You are to retype all of the data exactly as it appears.

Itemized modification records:
********
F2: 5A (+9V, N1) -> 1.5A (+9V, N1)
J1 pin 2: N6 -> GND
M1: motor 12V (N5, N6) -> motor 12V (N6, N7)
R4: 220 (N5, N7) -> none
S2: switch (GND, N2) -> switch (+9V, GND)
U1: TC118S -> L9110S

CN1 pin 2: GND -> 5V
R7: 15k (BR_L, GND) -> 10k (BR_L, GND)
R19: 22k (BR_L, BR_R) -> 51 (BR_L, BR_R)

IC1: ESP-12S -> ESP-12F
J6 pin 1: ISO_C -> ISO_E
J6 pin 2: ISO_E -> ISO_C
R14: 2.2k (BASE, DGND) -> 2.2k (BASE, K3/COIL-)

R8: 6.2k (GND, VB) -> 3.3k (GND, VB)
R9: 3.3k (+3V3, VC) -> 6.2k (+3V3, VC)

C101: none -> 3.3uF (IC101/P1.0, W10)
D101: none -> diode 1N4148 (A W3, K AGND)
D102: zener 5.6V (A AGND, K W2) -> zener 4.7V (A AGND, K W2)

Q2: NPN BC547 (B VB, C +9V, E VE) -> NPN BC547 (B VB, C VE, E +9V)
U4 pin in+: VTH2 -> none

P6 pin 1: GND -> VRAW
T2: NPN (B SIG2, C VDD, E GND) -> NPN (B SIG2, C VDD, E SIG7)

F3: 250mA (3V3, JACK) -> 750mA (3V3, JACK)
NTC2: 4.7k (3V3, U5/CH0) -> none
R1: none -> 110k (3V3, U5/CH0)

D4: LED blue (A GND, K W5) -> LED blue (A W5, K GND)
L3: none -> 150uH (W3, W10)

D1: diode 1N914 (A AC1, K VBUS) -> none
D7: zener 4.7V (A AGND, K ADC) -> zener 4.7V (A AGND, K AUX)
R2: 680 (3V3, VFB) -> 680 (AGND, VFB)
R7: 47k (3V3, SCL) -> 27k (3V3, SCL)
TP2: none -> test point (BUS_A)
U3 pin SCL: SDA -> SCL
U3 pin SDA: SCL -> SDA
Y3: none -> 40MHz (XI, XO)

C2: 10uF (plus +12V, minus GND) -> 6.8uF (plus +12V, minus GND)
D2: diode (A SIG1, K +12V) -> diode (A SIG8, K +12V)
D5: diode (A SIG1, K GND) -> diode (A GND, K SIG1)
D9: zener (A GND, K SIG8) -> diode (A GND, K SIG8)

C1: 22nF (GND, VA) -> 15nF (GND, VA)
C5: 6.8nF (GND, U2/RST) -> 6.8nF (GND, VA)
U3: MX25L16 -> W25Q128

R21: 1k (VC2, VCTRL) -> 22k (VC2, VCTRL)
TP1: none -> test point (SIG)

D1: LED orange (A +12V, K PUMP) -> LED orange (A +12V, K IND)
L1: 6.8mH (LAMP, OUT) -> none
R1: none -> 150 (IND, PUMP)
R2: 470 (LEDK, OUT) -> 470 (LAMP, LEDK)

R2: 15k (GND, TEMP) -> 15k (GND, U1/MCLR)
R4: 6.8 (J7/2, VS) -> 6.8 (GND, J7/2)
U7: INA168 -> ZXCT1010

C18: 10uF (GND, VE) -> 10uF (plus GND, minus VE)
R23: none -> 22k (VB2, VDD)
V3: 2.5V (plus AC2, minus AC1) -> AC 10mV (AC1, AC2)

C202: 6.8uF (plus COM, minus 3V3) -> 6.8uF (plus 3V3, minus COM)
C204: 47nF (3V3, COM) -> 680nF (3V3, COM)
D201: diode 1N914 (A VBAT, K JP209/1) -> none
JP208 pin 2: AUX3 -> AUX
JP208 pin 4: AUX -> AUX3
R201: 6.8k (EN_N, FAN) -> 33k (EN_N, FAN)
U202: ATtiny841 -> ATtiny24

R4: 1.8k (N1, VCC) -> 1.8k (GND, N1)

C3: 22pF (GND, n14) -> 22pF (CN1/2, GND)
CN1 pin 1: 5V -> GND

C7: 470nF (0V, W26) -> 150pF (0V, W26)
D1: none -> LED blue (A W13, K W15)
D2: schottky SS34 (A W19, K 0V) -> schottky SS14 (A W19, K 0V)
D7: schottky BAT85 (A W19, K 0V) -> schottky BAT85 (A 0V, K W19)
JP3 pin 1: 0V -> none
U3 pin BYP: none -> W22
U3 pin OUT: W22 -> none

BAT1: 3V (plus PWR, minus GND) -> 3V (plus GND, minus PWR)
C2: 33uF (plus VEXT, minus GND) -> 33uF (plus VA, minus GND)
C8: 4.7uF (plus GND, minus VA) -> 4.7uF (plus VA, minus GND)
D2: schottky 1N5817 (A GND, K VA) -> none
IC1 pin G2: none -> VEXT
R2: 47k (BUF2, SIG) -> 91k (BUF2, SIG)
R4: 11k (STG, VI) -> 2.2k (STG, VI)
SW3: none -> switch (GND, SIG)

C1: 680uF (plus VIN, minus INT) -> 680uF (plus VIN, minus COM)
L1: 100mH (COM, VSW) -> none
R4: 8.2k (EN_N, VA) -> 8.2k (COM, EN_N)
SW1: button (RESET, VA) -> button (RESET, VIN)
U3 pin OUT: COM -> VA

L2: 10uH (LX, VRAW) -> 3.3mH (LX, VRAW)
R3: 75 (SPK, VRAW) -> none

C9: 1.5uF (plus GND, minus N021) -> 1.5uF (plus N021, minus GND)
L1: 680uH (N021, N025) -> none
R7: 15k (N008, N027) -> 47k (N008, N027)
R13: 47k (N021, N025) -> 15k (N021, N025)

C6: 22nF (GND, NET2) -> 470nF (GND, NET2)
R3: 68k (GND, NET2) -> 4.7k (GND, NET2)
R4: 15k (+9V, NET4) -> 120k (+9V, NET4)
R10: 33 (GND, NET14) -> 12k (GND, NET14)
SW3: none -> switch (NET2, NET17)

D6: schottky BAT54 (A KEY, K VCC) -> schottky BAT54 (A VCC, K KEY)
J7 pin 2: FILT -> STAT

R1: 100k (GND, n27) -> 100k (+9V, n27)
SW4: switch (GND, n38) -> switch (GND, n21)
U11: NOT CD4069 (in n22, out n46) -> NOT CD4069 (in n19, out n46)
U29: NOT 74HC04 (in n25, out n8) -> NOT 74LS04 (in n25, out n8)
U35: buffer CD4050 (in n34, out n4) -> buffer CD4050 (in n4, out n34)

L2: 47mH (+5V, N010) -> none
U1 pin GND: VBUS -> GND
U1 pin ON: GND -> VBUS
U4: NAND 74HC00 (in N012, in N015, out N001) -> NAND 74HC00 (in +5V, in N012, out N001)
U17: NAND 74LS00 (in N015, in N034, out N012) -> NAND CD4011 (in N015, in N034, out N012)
********
# [WRITTEN RESPONSE]
F2: 5A (+9V, N1) -> 1.5A (+9V, N1)
J1 pin 2: N6 -> GND
M1: motor 12V (N5, N6) -> motor 12V (N6, N7)
R4: 220 (N5, N7) -> none
S2: switch (GND, N2) -> switch (+9V, GND)
U1: TC118S -> L9110S

CN1 pin 2: GND -> 5V
R7: 15k (BR_L, GND) -> 10k (BR_L, GND)
R19: 22k (BR_L, BR_R) -> 51 (BR_L, BR_R)

IC1: ESP-12S -> ESP-12F
J6 pin 1: ISO_C -> ISO_E
J6 pin 2: ISO_E -> ISO_C
R14: 2.2k (BASE, DGND) -> 2.2k (BASE, K3/COIL-)

R8: 6.2k (GND, VB) -> 3.3k (GND, VB)
R9: 3.3k (+3V3, VC) -> 6.2k (+3V3, VC)

C101: none -> 3.3uF (IC101/P1.0, W10)
D101: none -> diode 1N4148 (A W3, K AGND)
D102: zener 5.6V (A AGND, K W2) -> zener 4.7V (A AGND, K W2)

Q2: NPN BC547 (B VB, C +9V, E VE) -> NPN BC547 (B VB, C VE, E +9V)
U4 pin in+: VTH2 -> none

P6 pin 1: GND -> VRAW
T2: NPN (B SIG2, C VDD, E GND) -> NPN (B SIG2, C VDD, E SIG7)

F3: 250mA (3V3, JACK) -> 750mA (3V3, JACK)
NTC2: 4.7k (3V3, U5/CH0) -> none
R1: none -> 110k (3V3, U5/CH0)

D4: LED blue (A GND, K W5) -> LED blue (A W5, K GND)
L3: none -> 150uH (W3, W10)

D1: diode 1N914 (A AC1, K VBUS) -> none
D7: zener 4.7V (A AGND, K ADC) -> zener 4.7V (A AGND, K AUX)
R2: 680 (3V3, VFB) -> 680 (AGND, VFB)
R7: 47k (3V3, SCL) -> 27k (3V3, SCL)
TP2: none -> test point (BUS_A)
U3 pin SCL: SDA -> SCL
U3 pin SDA: SCL -> SDA
Y3: none -> 40MHz (XI, XO)

C2: 10uF (plus +12V, minus GND) -> 6.8uF (plus +12V, minus GND)
D2: diode (A SIG1, K +12V) -> diode (A SIG8, K +12V)
D5: diode (A SIG1, K GND) -> diode (A GND, K SIG1)
D9: zener (A GND, K SIG8) -> diode (A GND, K SIG8)

C1: 22nF (GND, VA) -> 15nF (GND, VA)
C5: 6.8nF (GND, U2/RST) -> 6.8nF (GND, VA)
U3: MX25L16 -> W25Q128

R21: 1k (VC2, VCTRL) -> 22k (VC2, VCTRL)
TP1: none -> test point (SIG)

D1: LED orange (A +12V, K PUMP) -> LED orange (A +12V, K IND)
L1: 6.8mH (LAMP, OUT) -> none
R1: none -> 150 (IND, PUMP)
R2: 470 (LEDK, OUT) -> 470 (LAMP, LEDK)

R2: 15k (GND, TEMP) -> 15k (GND, U1/MCLR)
R4: 6.8 (J7/2, VS) -> 6.8 (GND, J7/2)
U7: INA168 -> ZXCT1010

C18: 10uF (GND, VE) -> 10uF (plus GND, minus VE)
R23: none -> 22k (VB2, VDD)
V3: 2.5V (plus AC2, minus AC1) -> AC 10mV (AC1, AC2)

C202: 6.8uF (plus COM, minus 3V3) -> 6.8uF (plus 3V3, minus COM)
C204: 47nF (3V3, COM) -> 680nF (3V3, COM)
D201: diode 1N914 (A VBAT, K JP209/1) -> none
JP208 pin 2: AUX3 -> AUX
JP208 pin 4: AUX -> AUX3
R201: 6.8k (EN_N, FAN) -> 33k (EN_N, FAN)
U202: ATtiny841 -> ATtiny24

R4: 1.8k (N1, VCC) -> 1.8k (GND, N1)

C3: 22pF (GND, n14) -> 22pF (CN1/2, GND)
CN1 pin 1: 5V -> GND

C7: 470nF (0V, W26) -> 150pF (0V, W26)
D1: none -> LED blue (A W13, K W15)
D2: schottky SS34 (A W19, K 0V) -> schottky SS14 (A W19, K 0V)
D7: schottky BAT85 (A W19, K 0V) -> schottky BAT85 (A 0V, K W19)
JP3 pin 1: 0V -> none
U3 pin BYP: none -> W22
U3 pin OUT: W22 -> none

BAT1: 3V (plus PWR, minus GND) -> 3V (plus GND, minus PWR)
C2: 33uF (plus VEXT, minus GND) -> 33uF (plus VA, minus GND)
C8: 4.7uF (plus GND, minus VA) -> 4.7uF (plus VA, minus GND)
D2: schottky 1N5817 (A GND, K VA) -> none
IC1 pin G2: none -> VEXT
R2: 47k (BUF2, SIG) -> 91k (BUF2, SIG)
R4: 11k (STG, VI) -> 2.2k (STG, VI)
SW3: none -> switch (GND, SIG)

C1: 680uF (plus VIN, minus INT) -> 680uF (plus VIN, minus COM)
L1: 100mH (COM, VSW) -> none
R4: 8.2k (EN_N, VA) -> 8.2k (COM, EN_N)
SW1: button (RESET, VA) -> button (RESET, VIN)
U3 pin OUT: COM -> VA

L2: 10uH (LX, VRAW) -> 3.3mH (LX, VRAW)
R3: 75 (SPK, VRAW) -> none

C9: 1.5uF (plus GND, minus N021) -> 1.5uF (plus N021, minus GND)
L1: 680uH (N021, N025) -> none
R7: 15k (N008, N027) -> 47k (N008, N027)
R13: 47k (N021, N025) -> 15k (N021, N025)

C6: 22nF (GND, NET2) -> 470nF (GND, NET2)
R3: 68k (GND, NET2) -> 4.7k (GND, NET2)
R4: 15k (+9V, NET4) -> 120k (+9V, NET4)
R10: 33 (GND, NET14) -> 12k (GND, NET14)
SW3: none -> switch (NET2, NET17)

D6: schottky BAT54 (A KEY, K VCC) -> schottky BAT54 (A VCC, K KEY)
J7 pin 2: FILT -> STAT

R1: 100k (GND, n27) -> 100k (+9V, n27)
SW4: switch (GND, n38) -> switch (GND, n21)
U11: NOT CD4069 (in n22, out n46) -> NOT CD4069 (in n19, out n46)
U29: NOT 74HC04 (in n25, out n8) -> NOT 74LS04 (in n25, out n8)
U35: buffer CD4050 (in n34, out n4) -> buffer CD4050 (in n4, out n34)

L2: 47mH (+5V, N010) -> none
U1 pin GND: VBUS -> GND
U1 pin ON: GND -> VBUS
U4: NAND 74HC00 (in N012, in N015, out N001) -> NAND 74HC00 (in +5V, in N012, out N001)
U17: NAND 74LS00 (in N015, in N034, out N012) -> NAND CD4011 (in N015, in N034, out N012)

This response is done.